#### Task brief
Among the entries below, find the lines with the word "none" and copy them.

#### Dataset extract
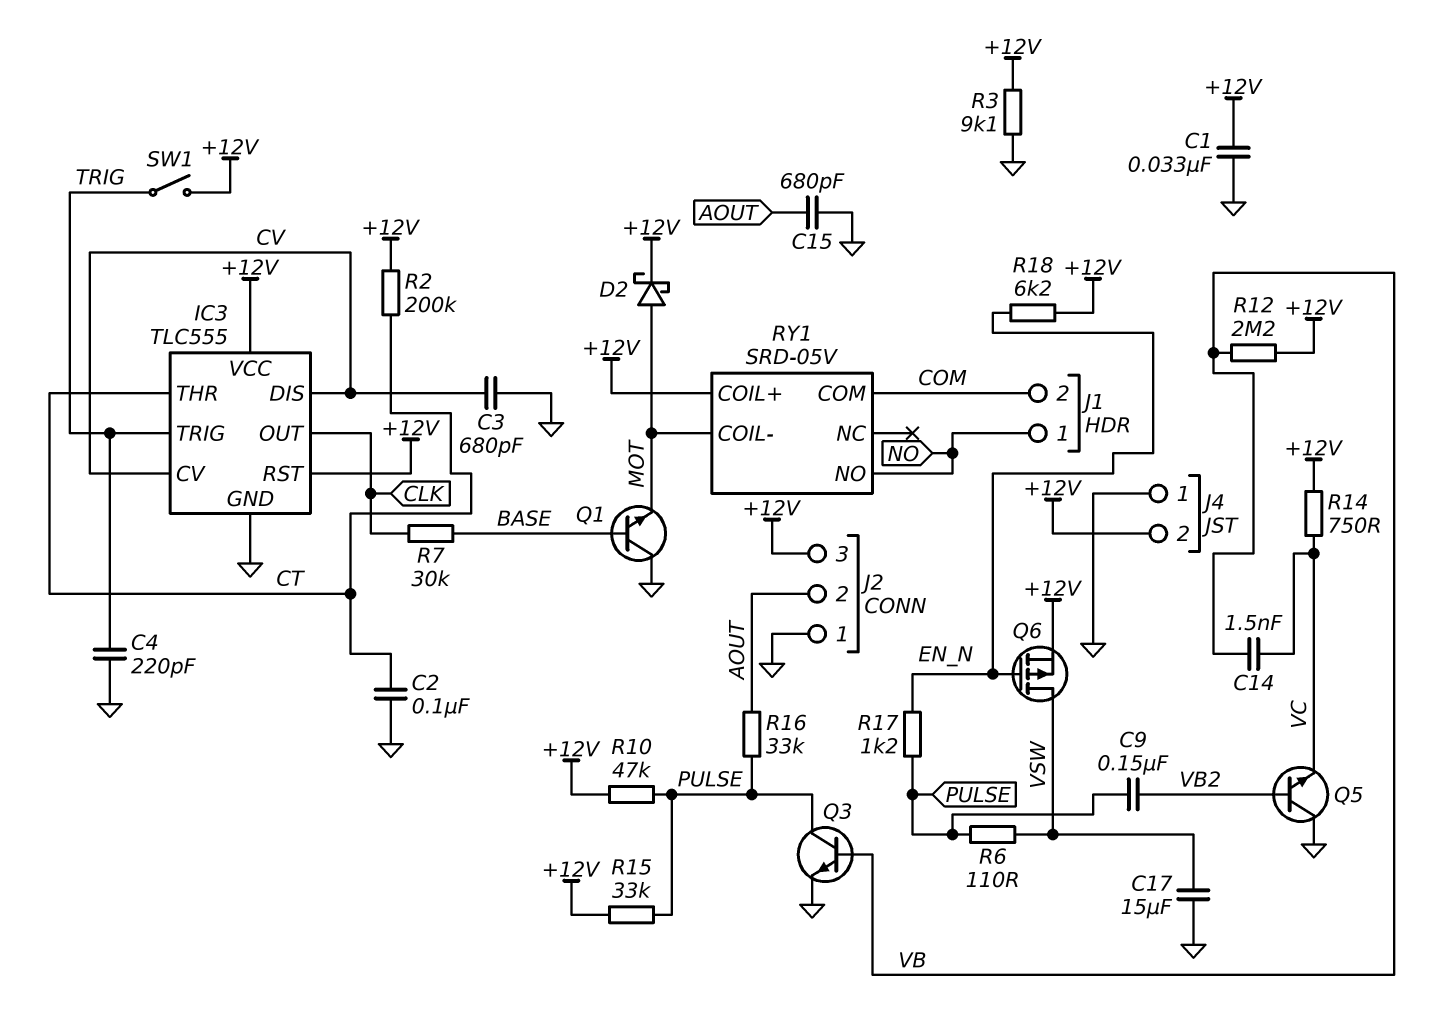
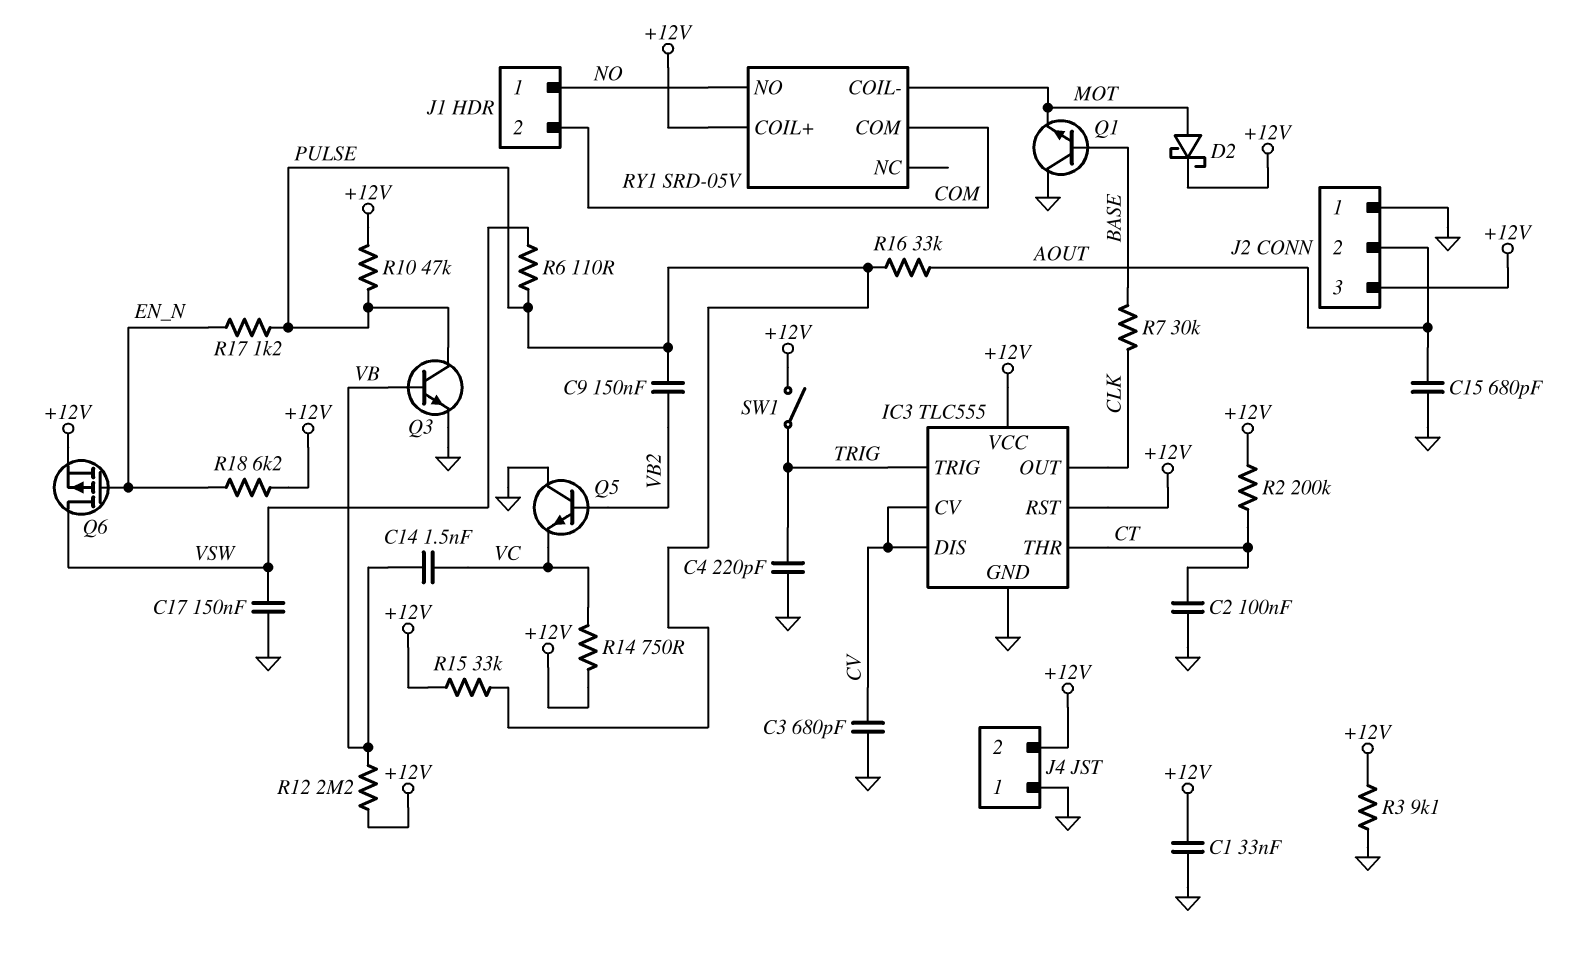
C17: 15uF (GND, VSW) -> 150nF (GND, VSW)

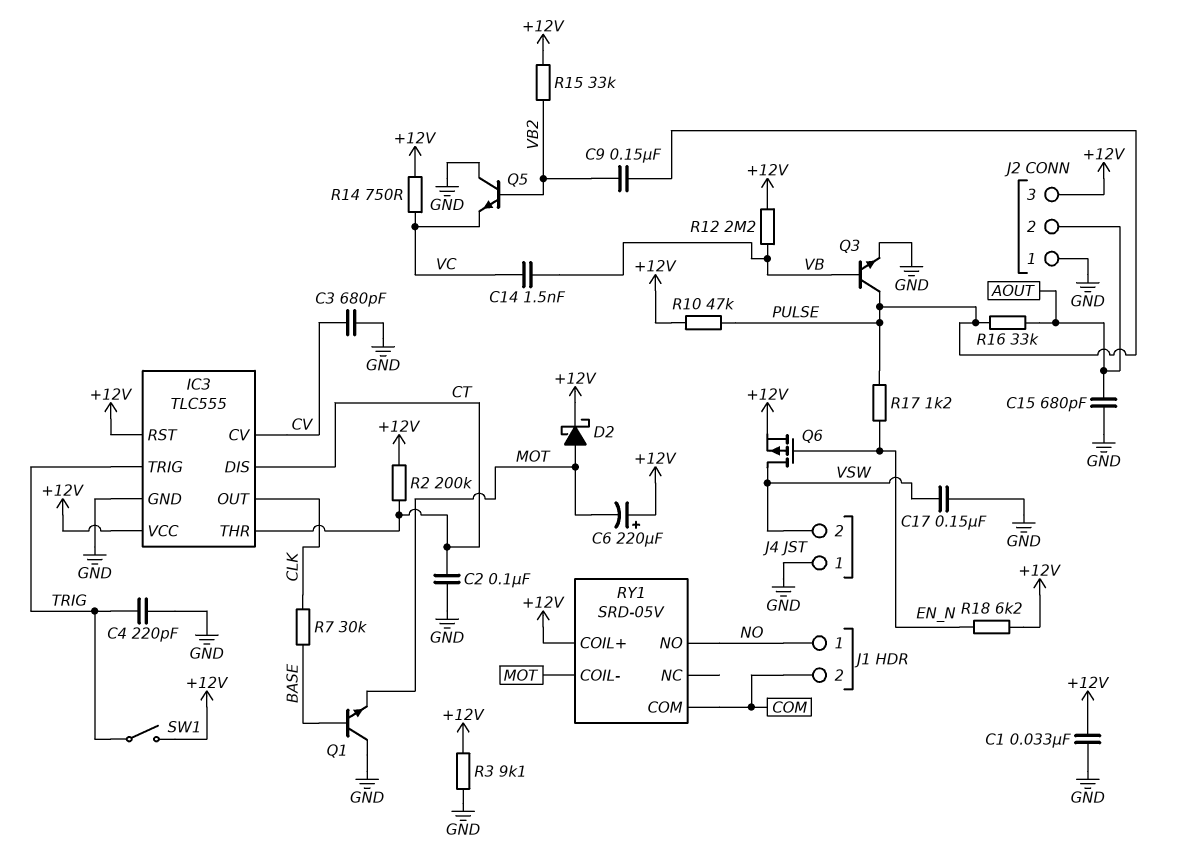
C6: none -> 220uF (plus +12V, minus MOT)
IC3 pin DIS: CV -> CT
J4 pin 2: +12V -> VSW
R6: 110 (PULSE, VSW) -> none
R15: 33k (+12V, PULSE) -> 33k (+12V, VB2)

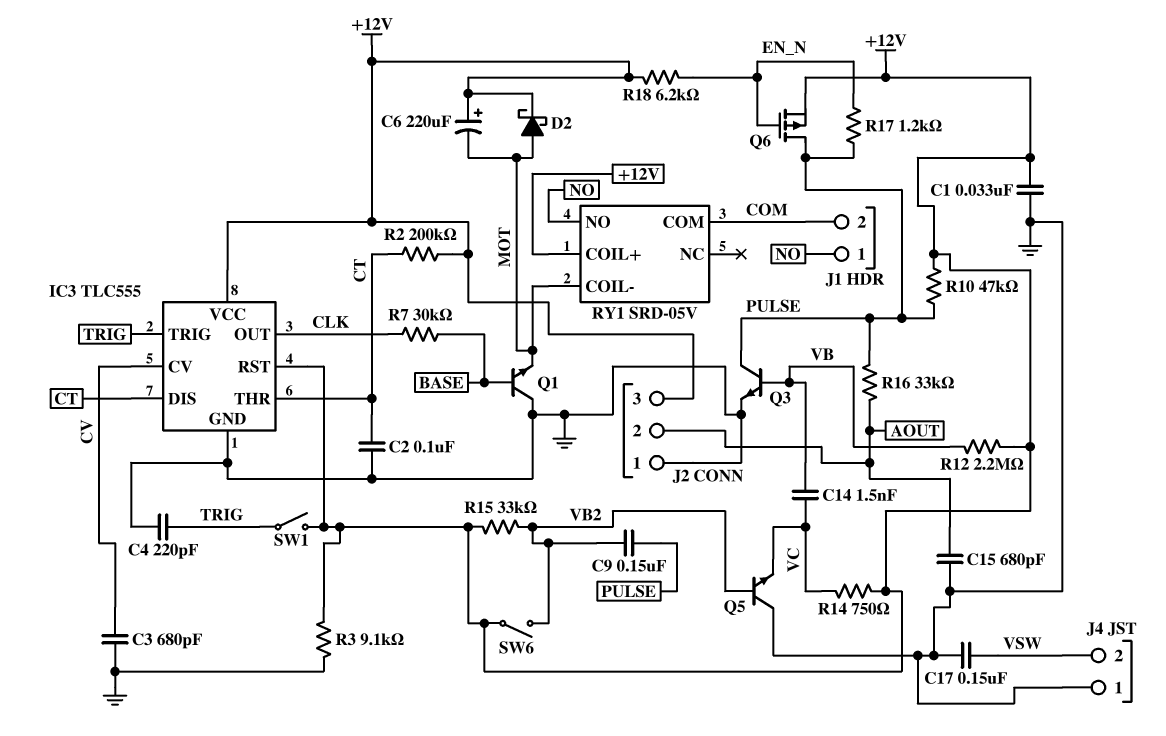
Q6: PMOS (G EN_N, D VSW, S +12V) -> PMOS (G EN_N, D PULSE, S +12V)
SW6: none -> switch (+12V, VB2)

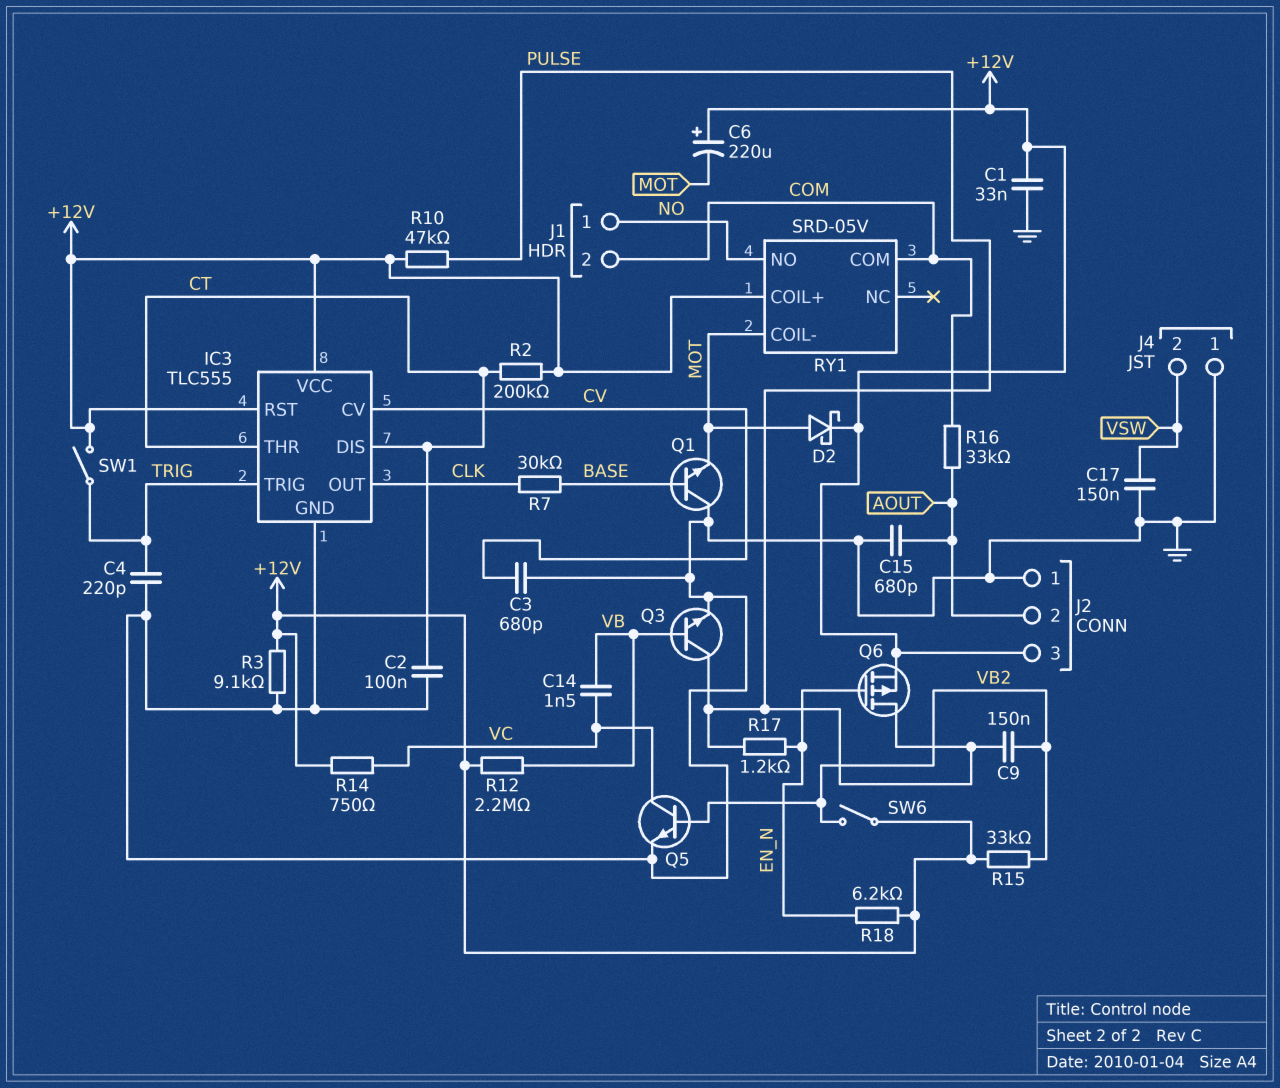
Q5: NPN (B VB2, C GND, E VC) -> NPN (B VB2, C VC, E GND)
R16: 33k (AOUT, PULSE) -> 33k (AOUT, COM)

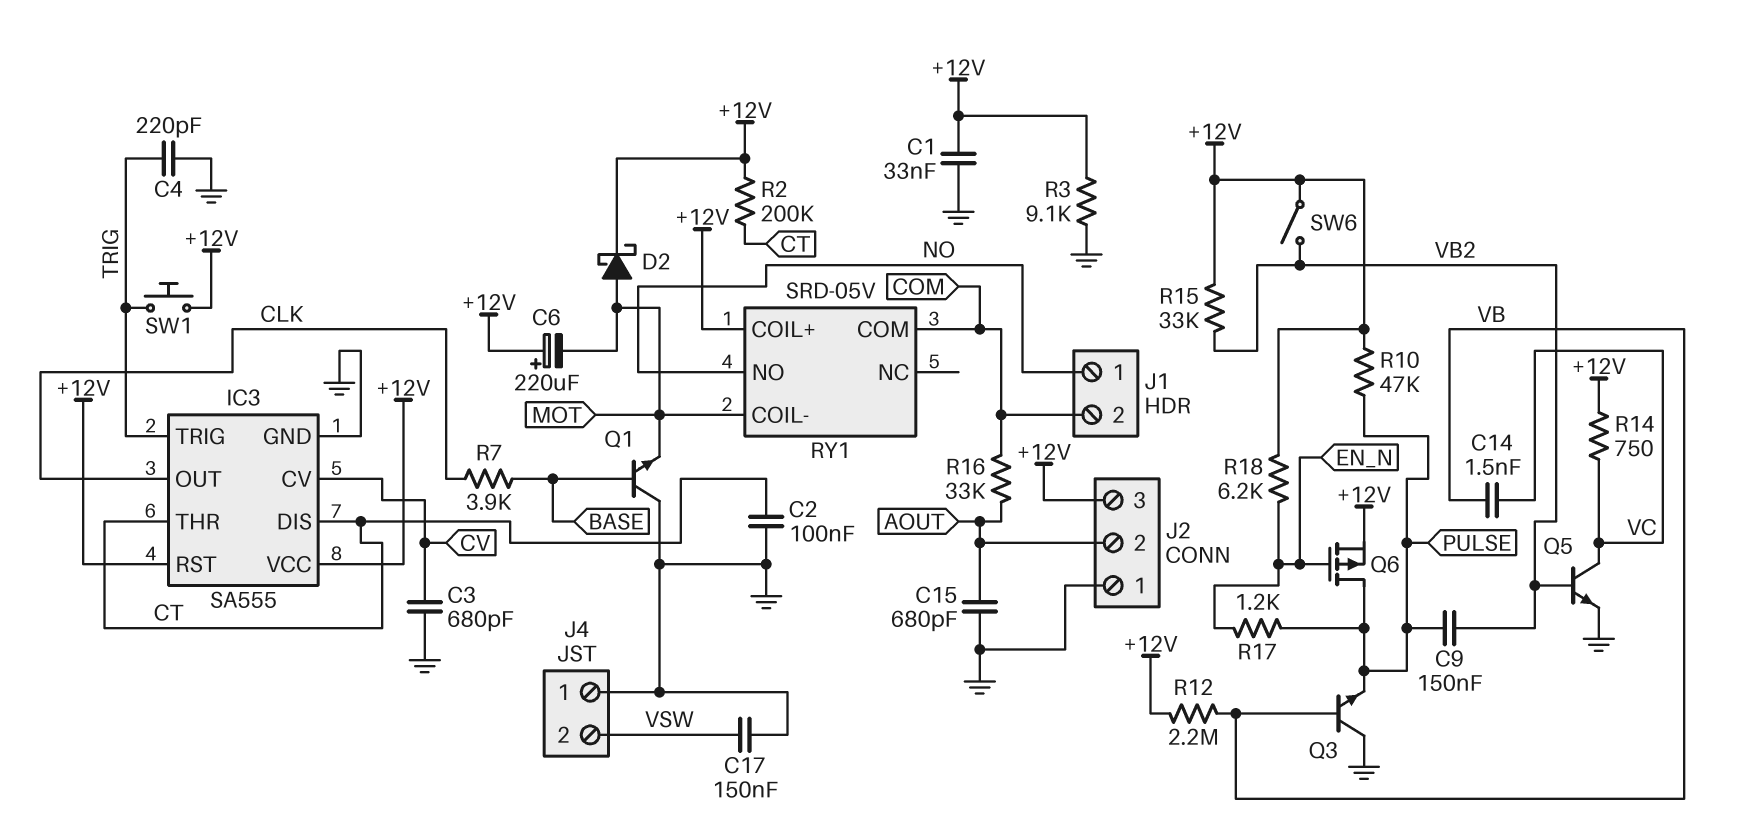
IC3: TLC555 -> SA555
Q3: NPN (B VB, C PULSE, E GND) -> NPN (B VB, C GND, E PULSE)
R7: 30k (BASE, CLK) -> 3.9k (BASE, CLK)
SW1: switch (+12V, TRIG) -> button (+12V, TRIG)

#### Response area
C6: none -> 220uF (plus +12V, minus MOT)
R6: 110 (PULSE, VSW) -> none
SW6: none -> switch (+12V, VB2)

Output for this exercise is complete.